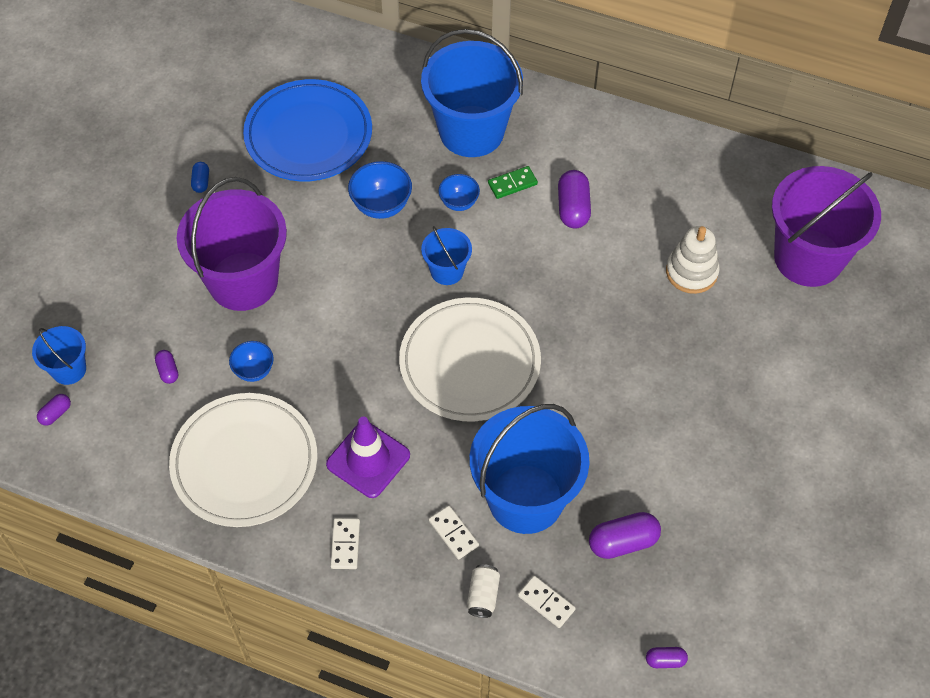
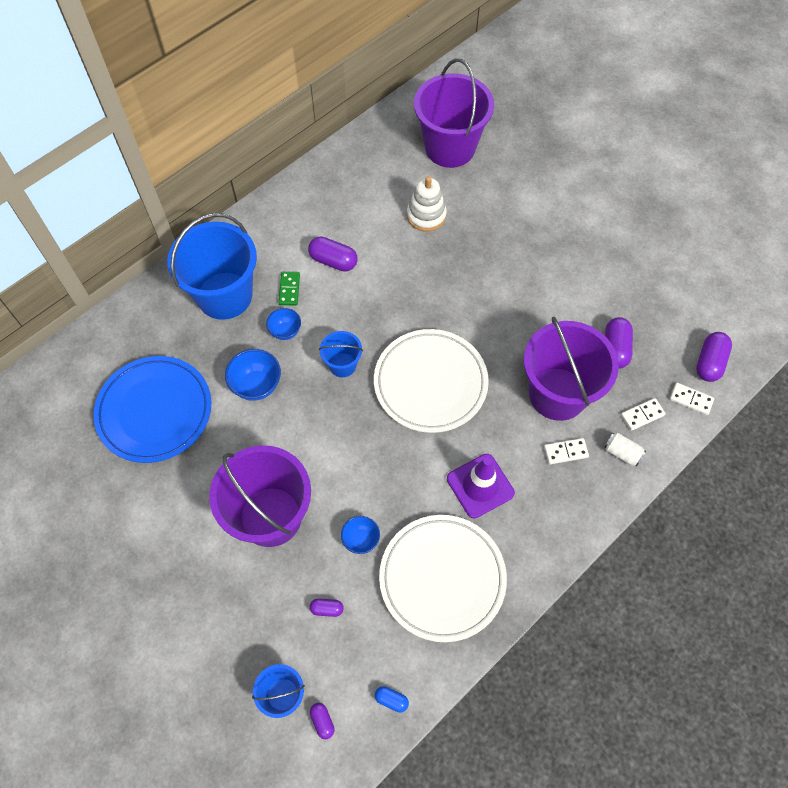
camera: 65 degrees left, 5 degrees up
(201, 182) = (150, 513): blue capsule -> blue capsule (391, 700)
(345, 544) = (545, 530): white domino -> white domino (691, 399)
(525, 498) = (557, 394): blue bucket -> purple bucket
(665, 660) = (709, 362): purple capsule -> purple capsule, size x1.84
────────────────
WHAT THE EXERCISE ASKS: Pictures are to be left out; the listing above is otherwise to be copied exactly.

RESULT FOR THIS EXERCISE:
camera: 65 degrees left, 5 degrees up
(201, 182) = (150, 513): blue capsule -> blue capsule (391, 700)
(345, 544) = (545, 530): white domino -> white domino (691, 399)
(525, 498) = (557, 394): blue bucket -> purple bucket
(665, 660) = (709, 362): purple capsule -> purple capsule, size x1.84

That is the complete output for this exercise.